→ **WHAT TO DO**:
Nothing outside the range below should be printed. Output exactly the lines from the line with "L2: 4.7uH (N5, N17) -> 4.7uH (N5, N7)" to the line with "U2 pin in-: N6 -> N10", both included.

→ **DATA**:

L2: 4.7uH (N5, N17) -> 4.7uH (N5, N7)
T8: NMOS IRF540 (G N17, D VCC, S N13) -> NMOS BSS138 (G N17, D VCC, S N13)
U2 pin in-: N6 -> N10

==

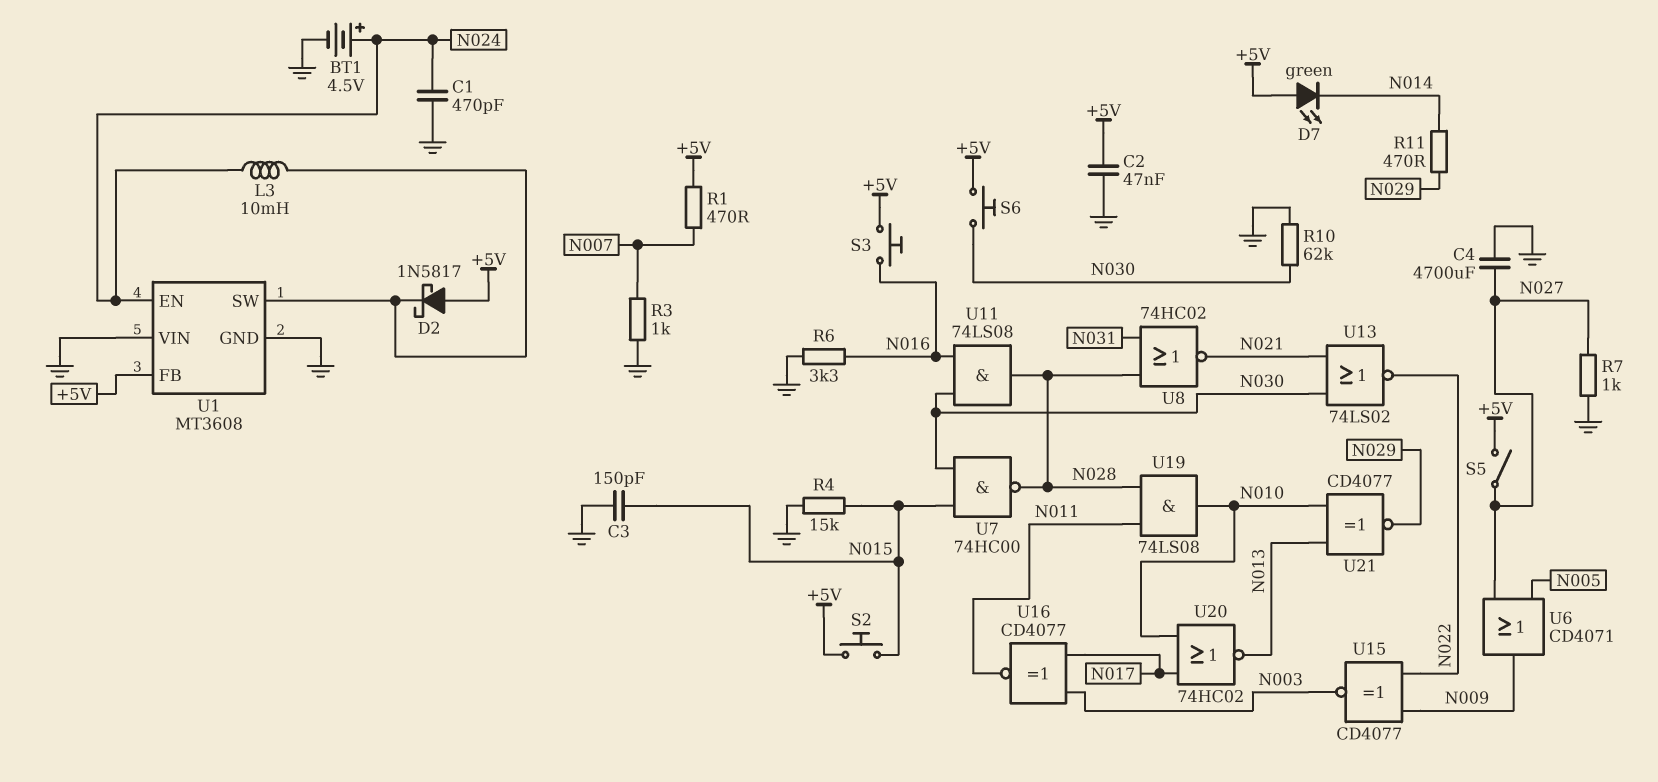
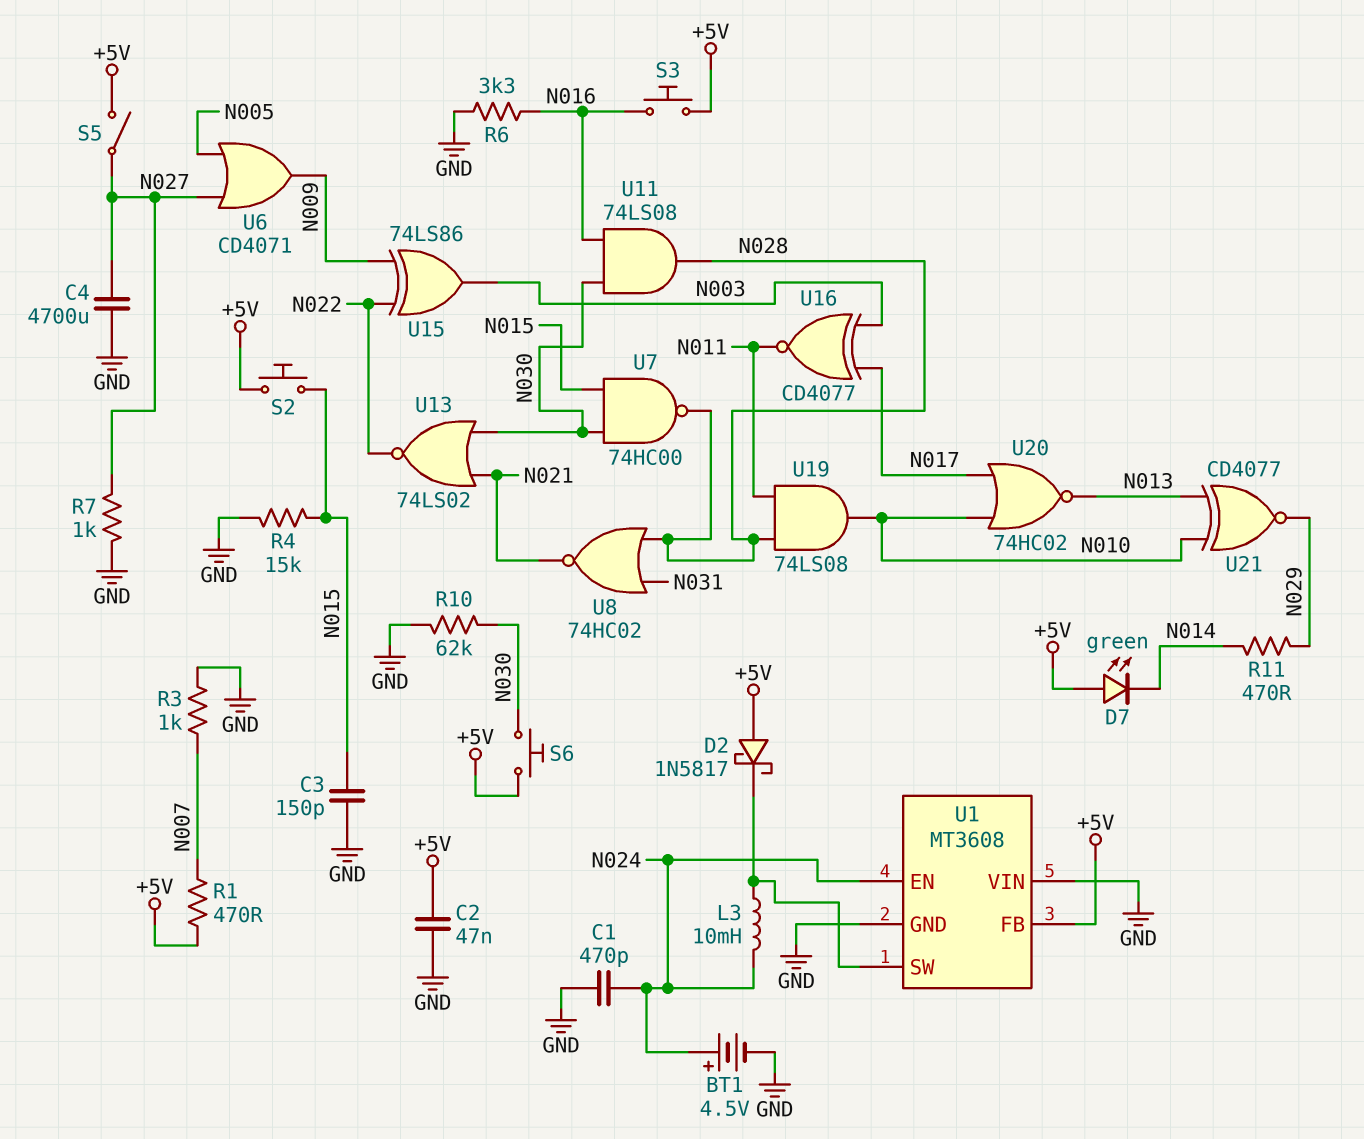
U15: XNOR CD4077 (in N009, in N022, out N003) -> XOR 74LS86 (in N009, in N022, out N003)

==

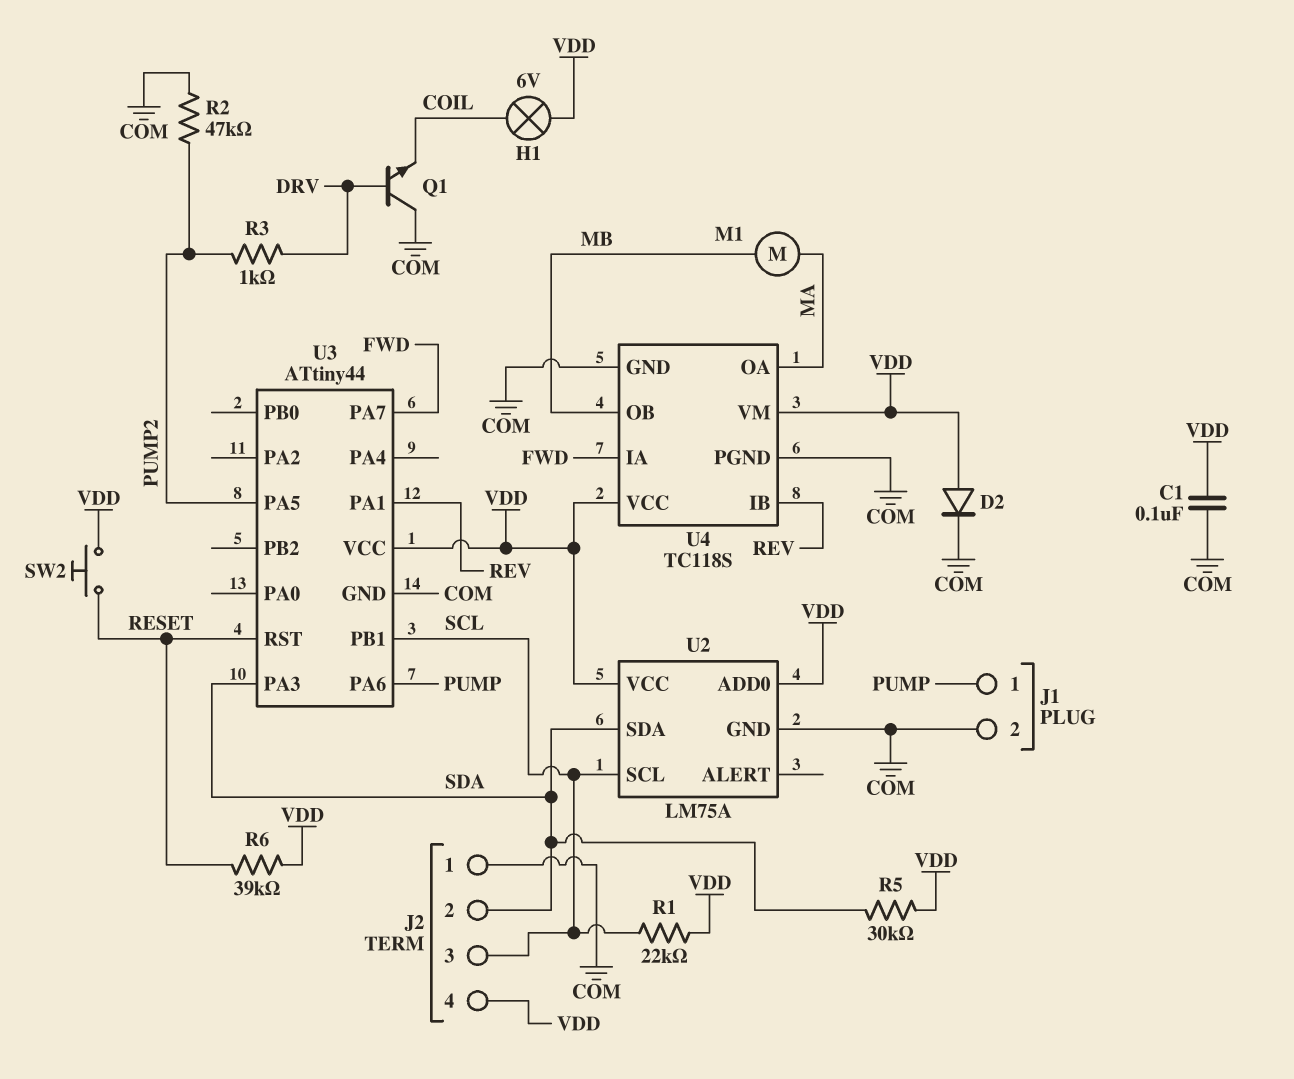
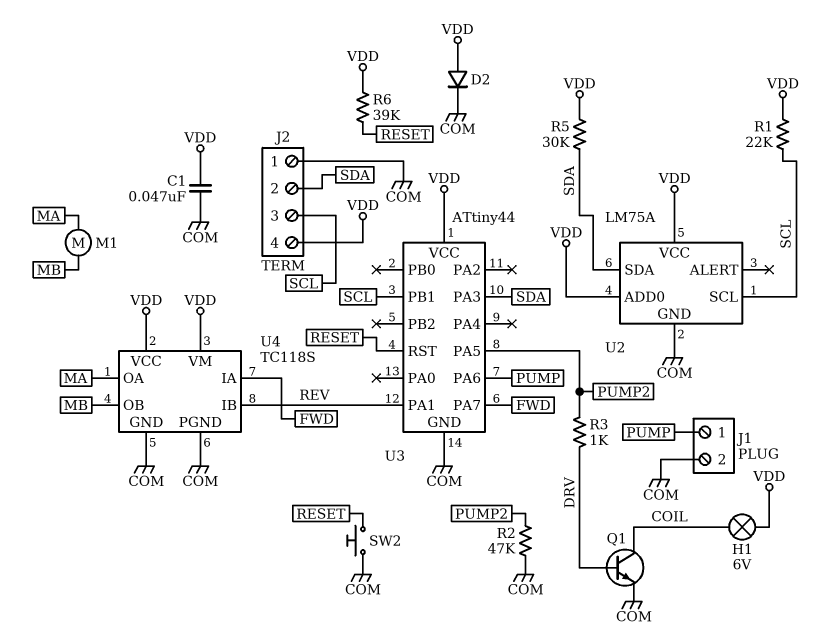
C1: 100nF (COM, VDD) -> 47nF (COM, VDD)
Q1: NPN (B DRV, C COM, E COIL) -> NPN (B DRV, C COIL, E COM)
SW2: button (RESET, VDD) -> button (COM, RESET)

→ **FINAL ANSWER**:
L2: 4.7uH (N5, N17) -> 4.7uH (N5, N7)
T8: NMOS IRF540 (G N17, D VCC, S N13) -> NMOS BSS138 (G N17, D VCC, S N13)
U2 pin in-: N6 -> N10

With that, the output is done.